- **YOUR INSTRUCTIONS**
Restate the listing below line for line and word for word, without the pictures.

- **RAW DATA**
Segment Open
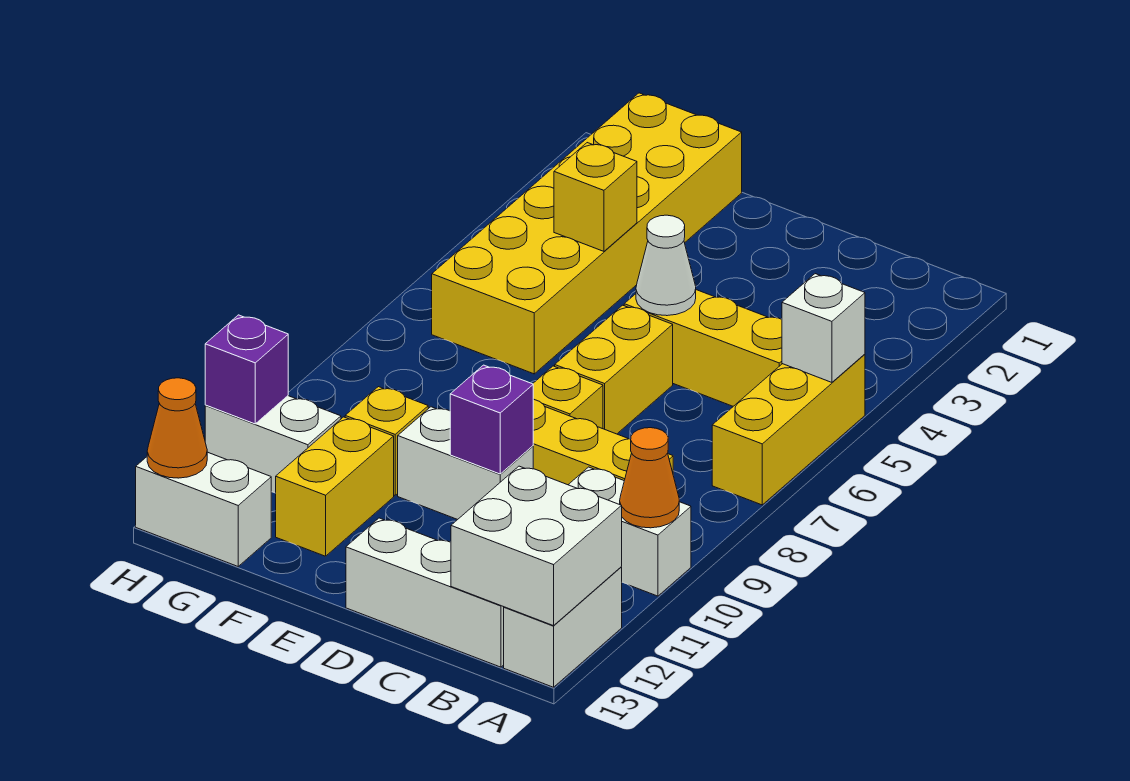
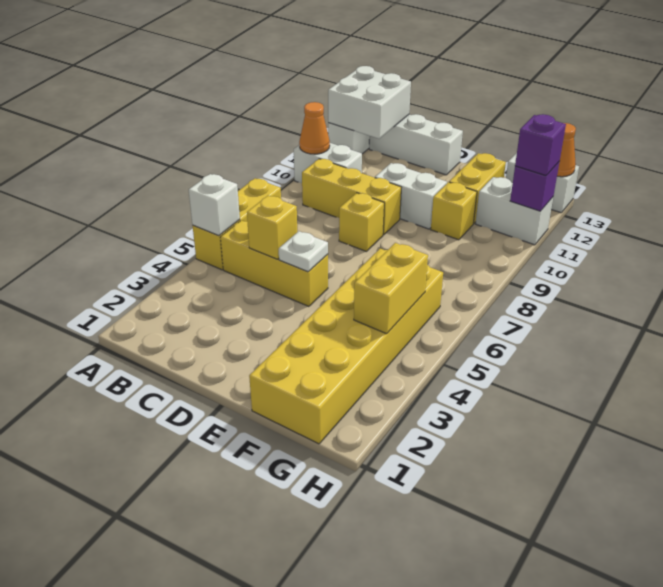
white cone D5 level 2 -> white plate D5 level 2
yellow brick D6:D7 level 1 -> yellow brick G4:G5 level 2
purple brick D10 level 2 -> purple brick H11 level 3
yellow brick F4 level 2 -> yellow brick C5 level 2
Segment Closed
- **REPLY TO THE EXERCISE**
white cone D5 level 2 -> white plate D5 level 2
yellow brick D6:D7 level 1 -> yellow brick G4:G5 level 2
purple brick D10 level 2 -> purple brick H11 level 3
yellow brick F4 level 2 -> yellow brick C5 level 2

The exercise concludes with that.